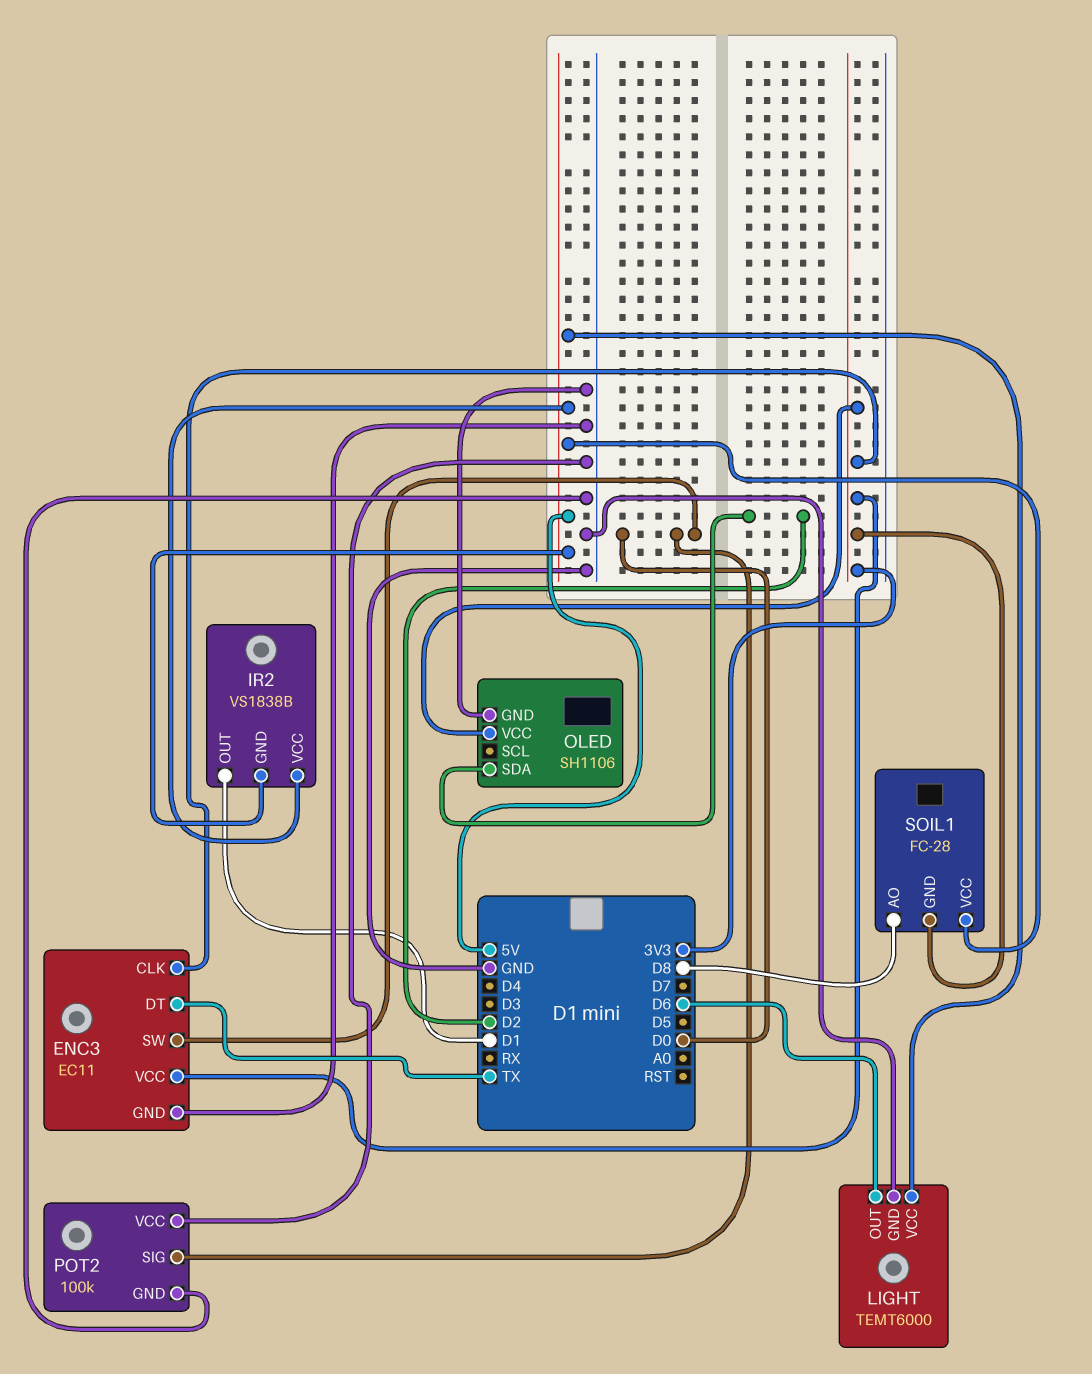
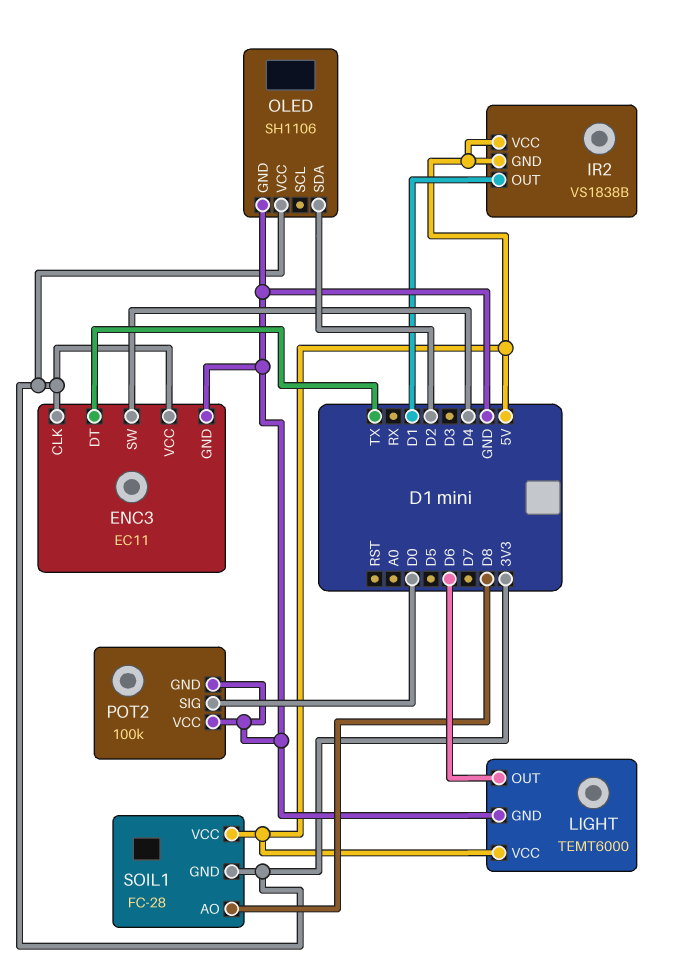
ENC3 pin SW: D0 -> D4

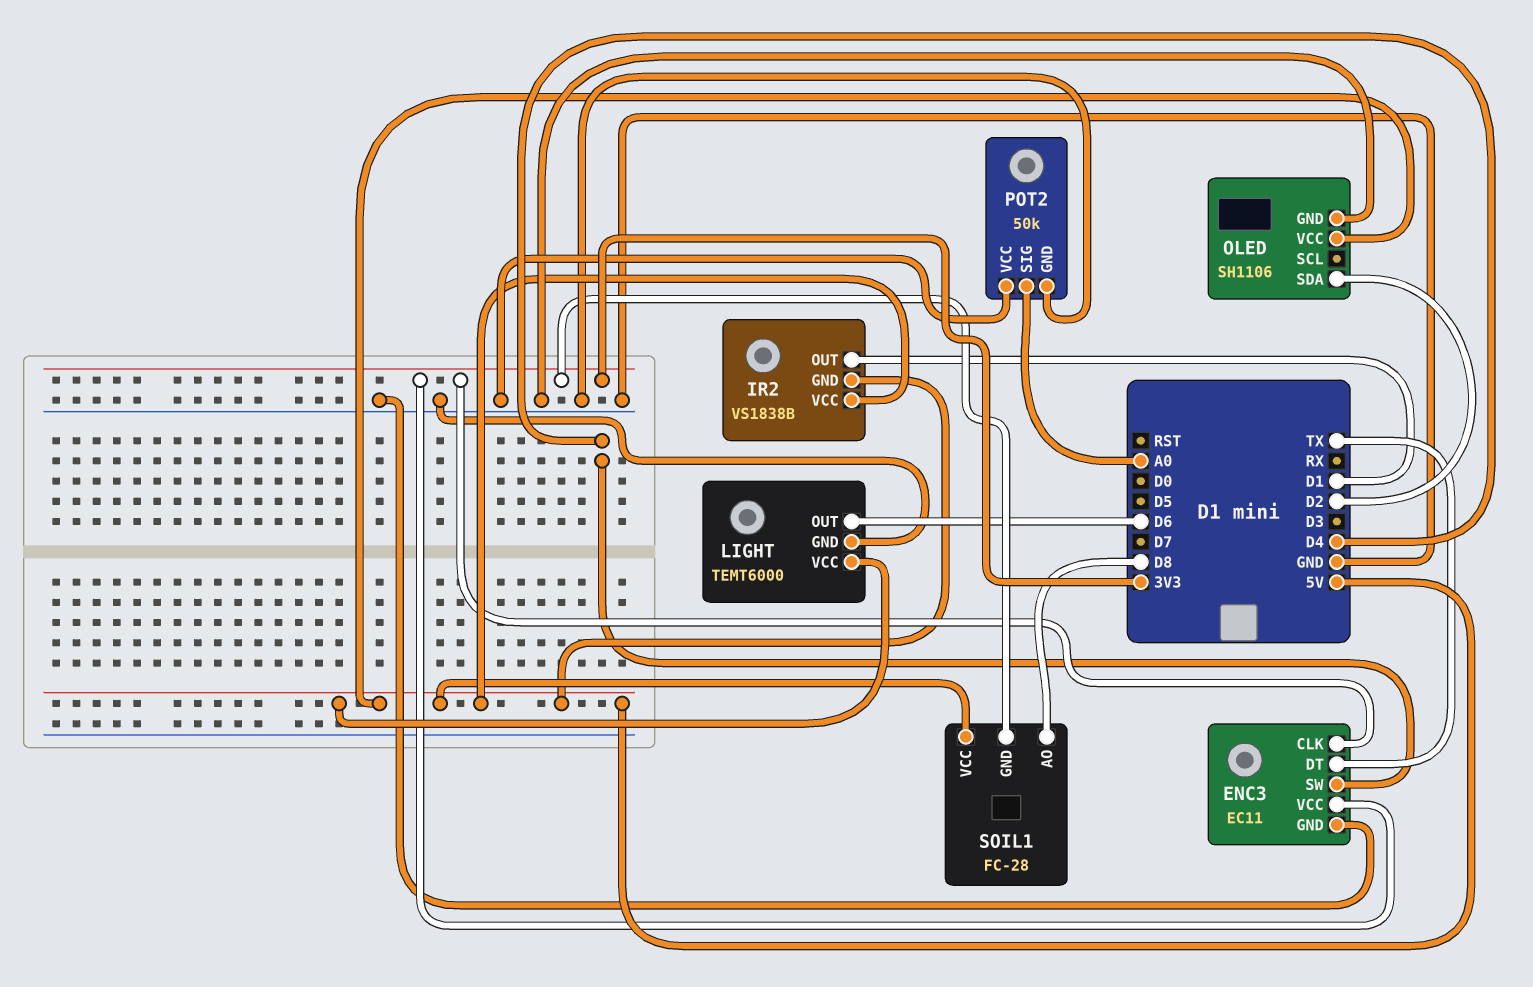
OLED pin VCC: 3V3 -> 5V
POT2: 100k -> 50k
POT2 pin SIG: D0 -> A0

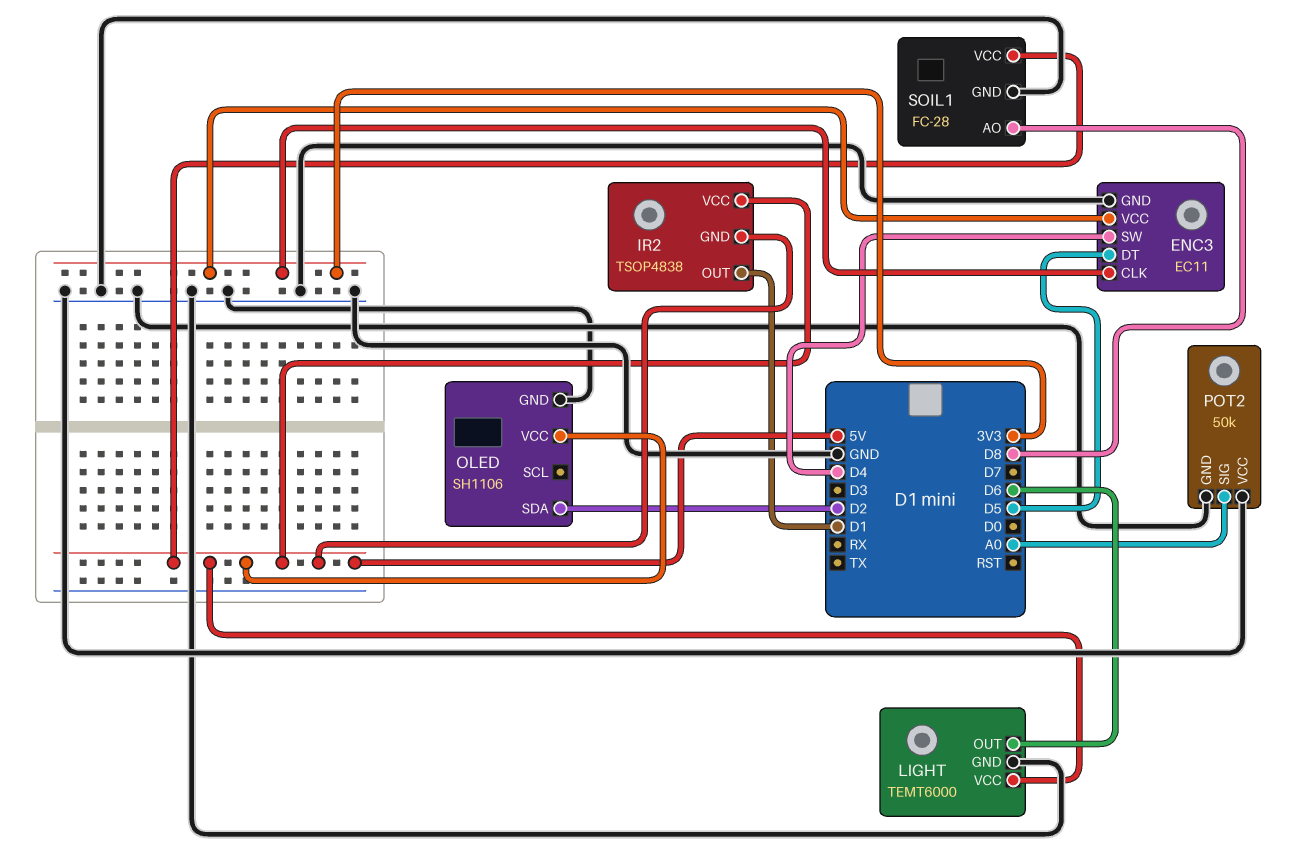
ENC3 pin DT: TX -> D5
IR2: VS1838B -> TSOP4838
SOIL1 pin GND: 3V3 -> GND

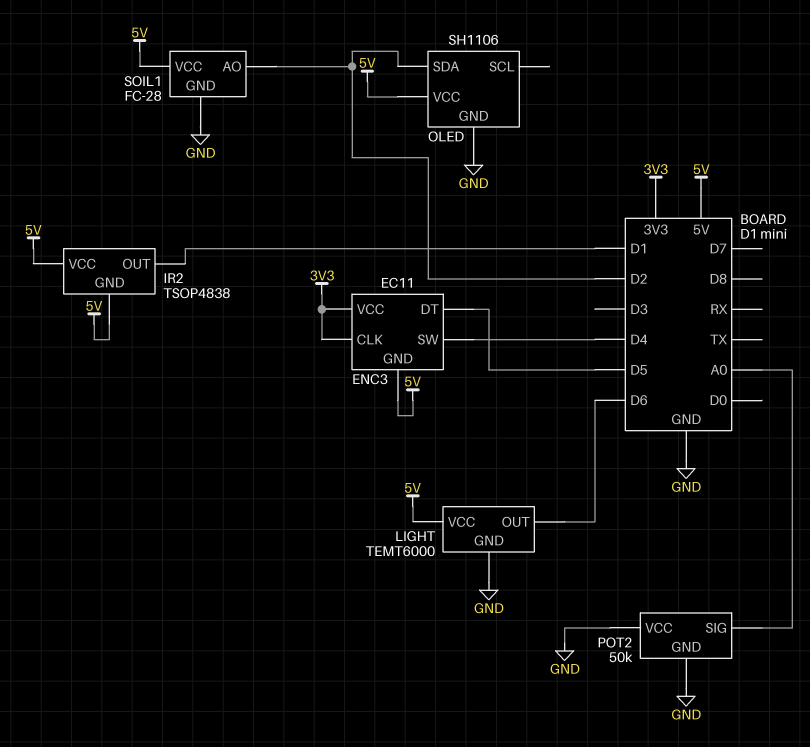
ENC3 pin GND: GND -> 5V
SOIL1 pin AO: D8 -> D2

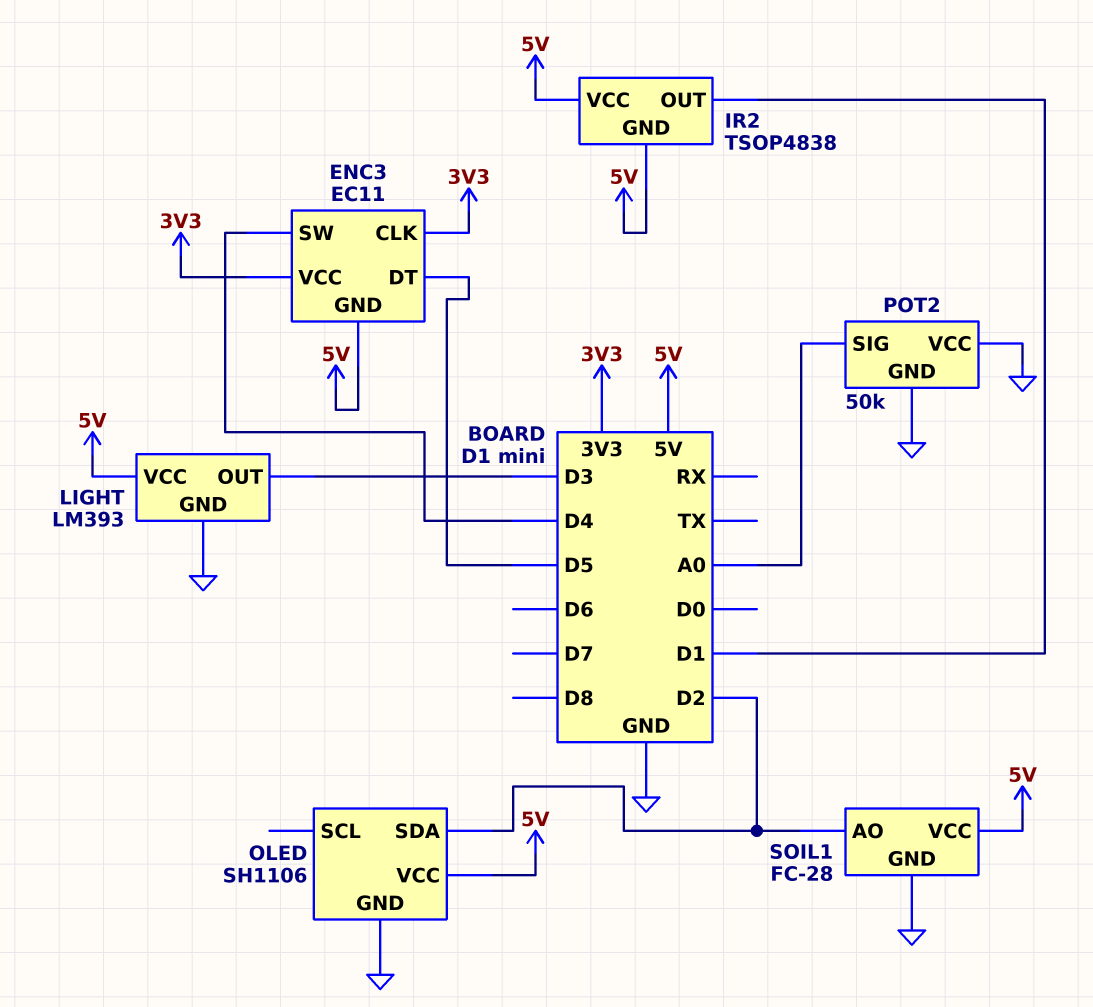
LIGHT: TEMT6000 -> LM393
LIGHT pin OUT: D6 -> D3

- - - -

Leave the pictures out, and print every line of the listing exactly as written.

ENC3 pin SW: D0 -> D4

OLED pin VCC: 3V3 -> 5V
POT2: 100k -> 50k
POT2 pin SIG: D0 -> A0

ENC3 pin DT: TX -> D5
IR2: VS1838B -> TSOP4838
SOIL1 pin GND: 3V3 -> GND

ENC3 pin GND: GND -> 5V
SOIL1 pin AO: D8 -> D2

LIGHT: TEMT6000 -> LM393
LIGHT pin OUT: D6 -> D3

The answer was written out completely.